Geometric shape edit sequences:

▬▬▬▬▬▬▬▬▬▬

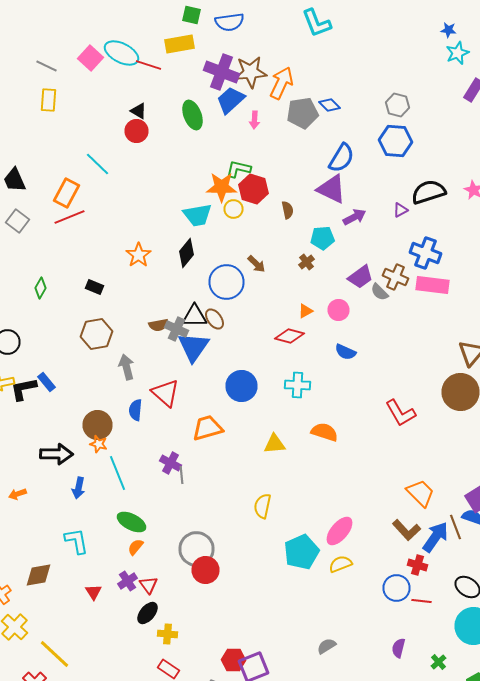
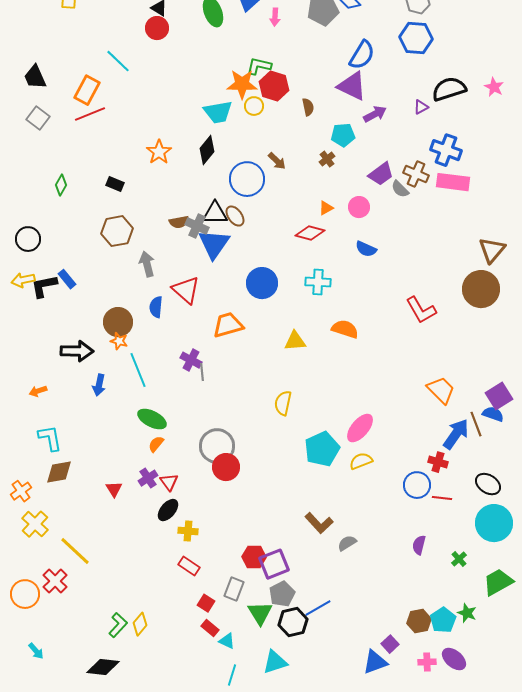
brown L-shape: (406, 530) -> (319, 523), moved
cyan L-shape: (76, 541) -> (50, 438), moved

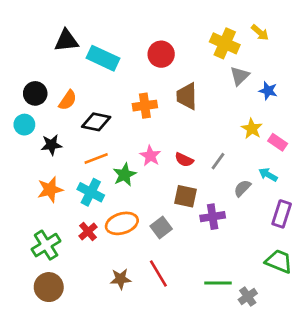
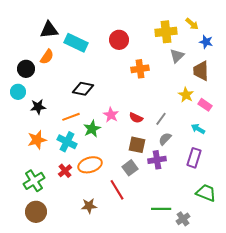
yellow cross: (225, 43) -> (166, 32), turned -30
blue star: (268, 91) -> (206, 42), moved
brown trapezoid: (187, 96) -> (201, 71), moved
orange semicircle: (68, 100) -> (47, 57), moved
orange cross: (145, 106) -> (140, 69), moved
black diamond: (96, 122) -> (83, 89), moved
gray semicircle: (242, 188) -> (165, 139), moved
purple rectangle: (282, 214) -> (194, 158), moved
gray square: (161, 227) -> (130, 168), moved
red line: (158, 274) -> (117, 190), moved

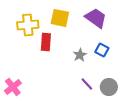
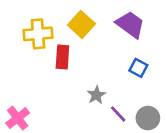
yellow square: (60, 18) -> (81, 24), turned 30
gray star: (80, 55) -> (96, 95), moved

▬▬▬▬▬▬▬▬▬▬

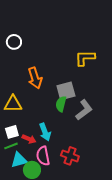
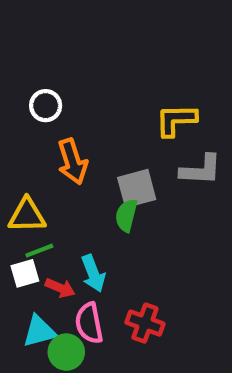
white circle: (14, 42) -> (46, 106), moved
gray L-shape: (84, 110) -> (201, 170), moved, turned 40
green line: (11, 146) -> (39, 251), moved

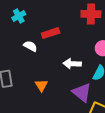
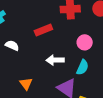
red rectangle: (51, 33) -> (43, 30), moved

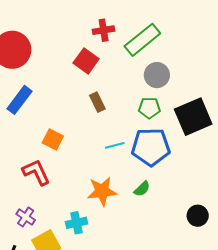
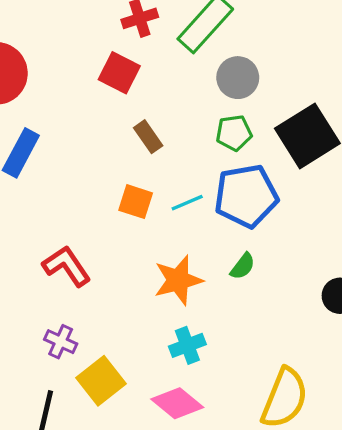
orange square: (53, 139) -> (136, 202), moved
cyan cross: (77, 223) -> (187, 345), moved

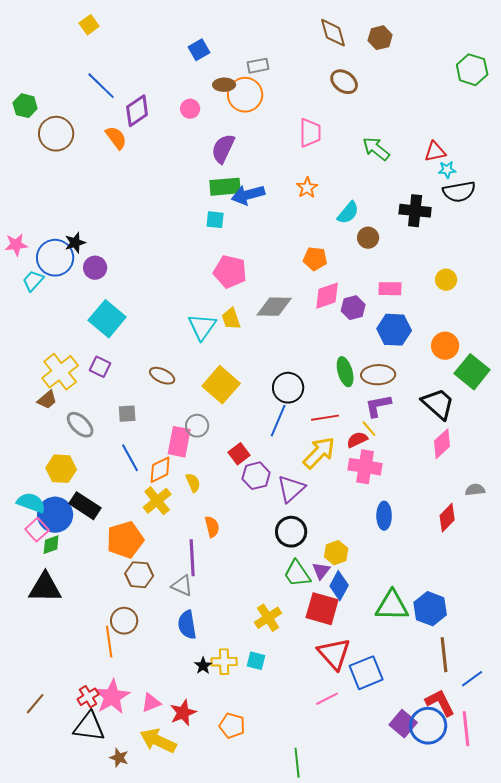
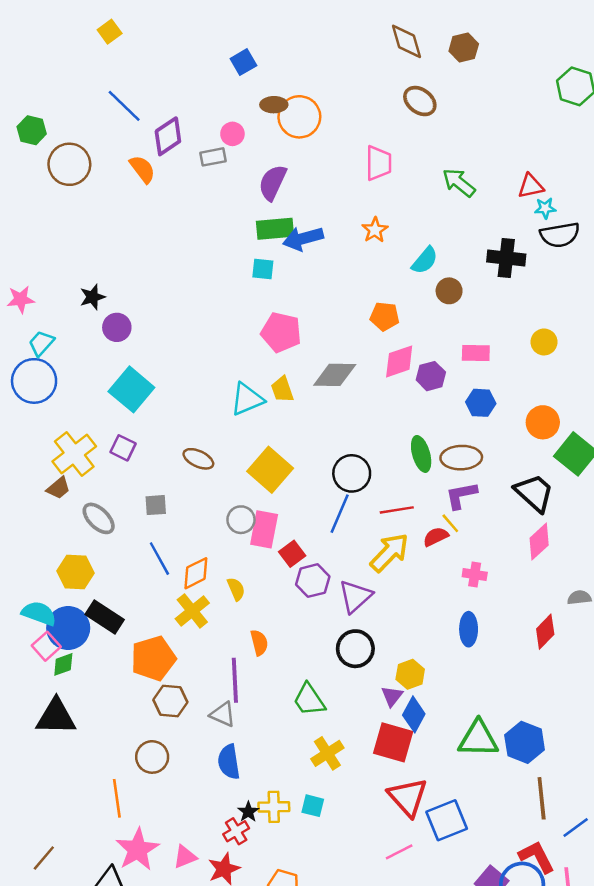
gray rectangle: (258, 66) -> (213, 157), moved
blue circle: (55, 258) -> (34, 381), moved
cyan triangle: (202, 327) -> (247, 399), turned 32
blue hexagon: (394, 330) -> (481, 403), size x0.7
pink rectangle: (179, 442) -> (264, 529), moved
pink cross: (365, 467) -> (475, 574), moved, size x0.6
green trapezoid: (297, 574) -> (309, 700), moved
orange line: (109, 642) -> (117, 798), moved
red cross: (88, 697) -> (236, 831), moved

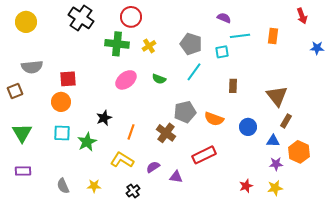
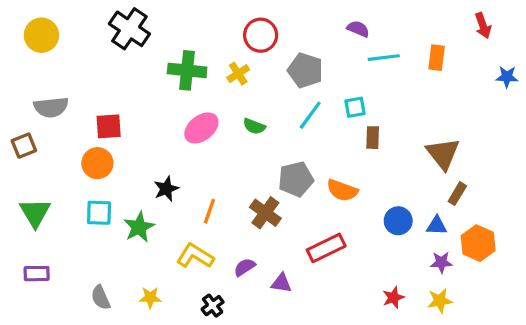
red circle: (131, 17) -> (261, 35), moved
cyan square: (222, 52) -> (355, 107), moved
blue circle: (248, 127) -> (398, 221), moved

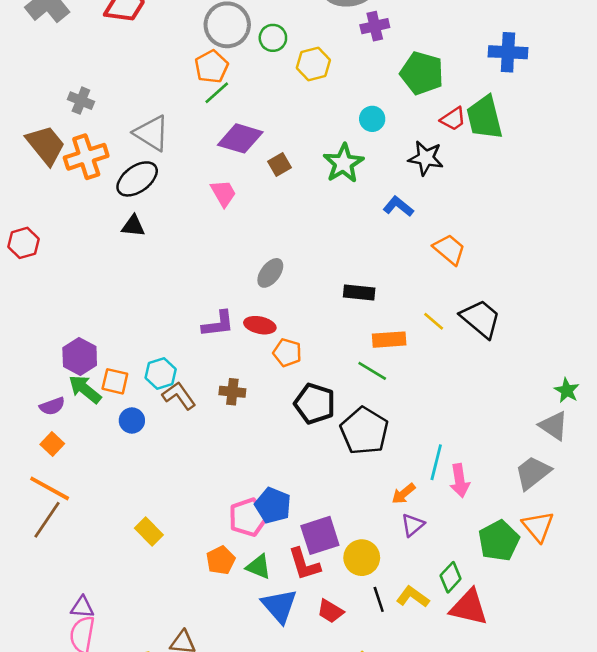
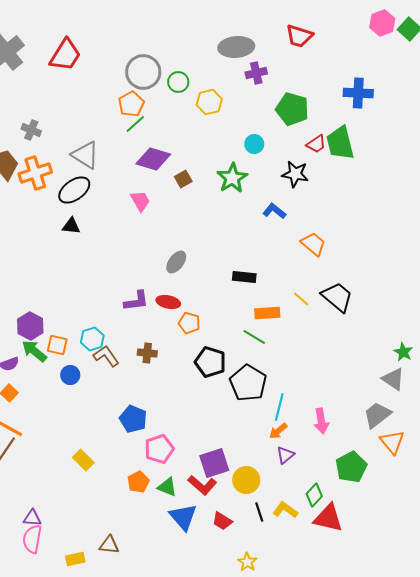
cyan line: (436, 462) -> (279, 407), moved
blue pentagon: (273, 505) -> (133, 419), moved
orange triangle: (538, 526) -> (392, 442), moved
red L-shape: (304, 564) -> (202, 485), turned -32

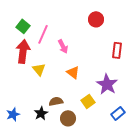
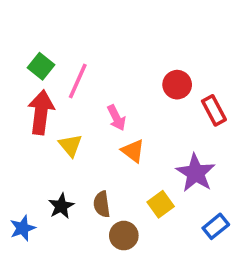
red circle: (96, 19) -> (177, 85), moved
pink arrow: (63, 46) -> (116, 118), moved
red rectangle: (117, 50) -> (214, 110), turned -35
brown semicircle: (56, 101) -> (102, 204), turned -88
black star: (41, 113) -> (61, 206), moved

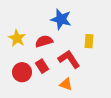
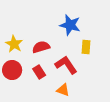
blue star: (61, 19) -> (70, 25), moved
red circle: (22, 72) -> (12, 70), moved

▬▬▬▬▬▬▬▬▬▬

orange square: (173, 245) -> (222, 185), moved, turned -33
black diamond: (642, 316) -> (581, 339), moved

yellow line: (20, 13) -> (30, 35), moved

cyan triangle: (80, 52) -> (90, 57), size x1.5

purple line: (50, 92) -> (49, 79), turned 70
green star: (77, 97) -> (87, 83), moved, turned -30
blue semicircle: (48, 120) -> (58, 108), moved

▬▬▬▬▬▬▬▬▬▬

◆ Task item ◆
An exact copy is needed of the stretch above that opens with the line containing "brown L-shape: (406, 530)" and closes with the line containing "gray star: (80, 55) -> (96, 95), moved"; the pictures are not part of it.

◆ Result ◆
brown L-shape: (406, 530) -> (319, 523), moved
cyan L-shape: (76, 541) -> (50, 438), moved

yellow cross: (225, 43) -> (166, 32), turned -30
blue star: (268, 91) -> (206, 42), moved
brown trapezoid: (187, 96) -> (201, 71), moved
orange semicircle: (68, 100) -> (47, 57), moved
orange cross: (145, 106) -> (140, 69), moved
black diamond: (96, 122) -> (83, 89), moved
gray semicircle: (242, 188) -> (165, 139), moved
purple rectangle: (282, 214) -> (194, 158), moved
gray square: (161, 227) -> (130, 168), moved
red line: (158, 274) -> (117, 190), moved

yellow square: (60, 18) -> (81, 24), turned 30
gray star: (80, 55) -> (96, 95), moved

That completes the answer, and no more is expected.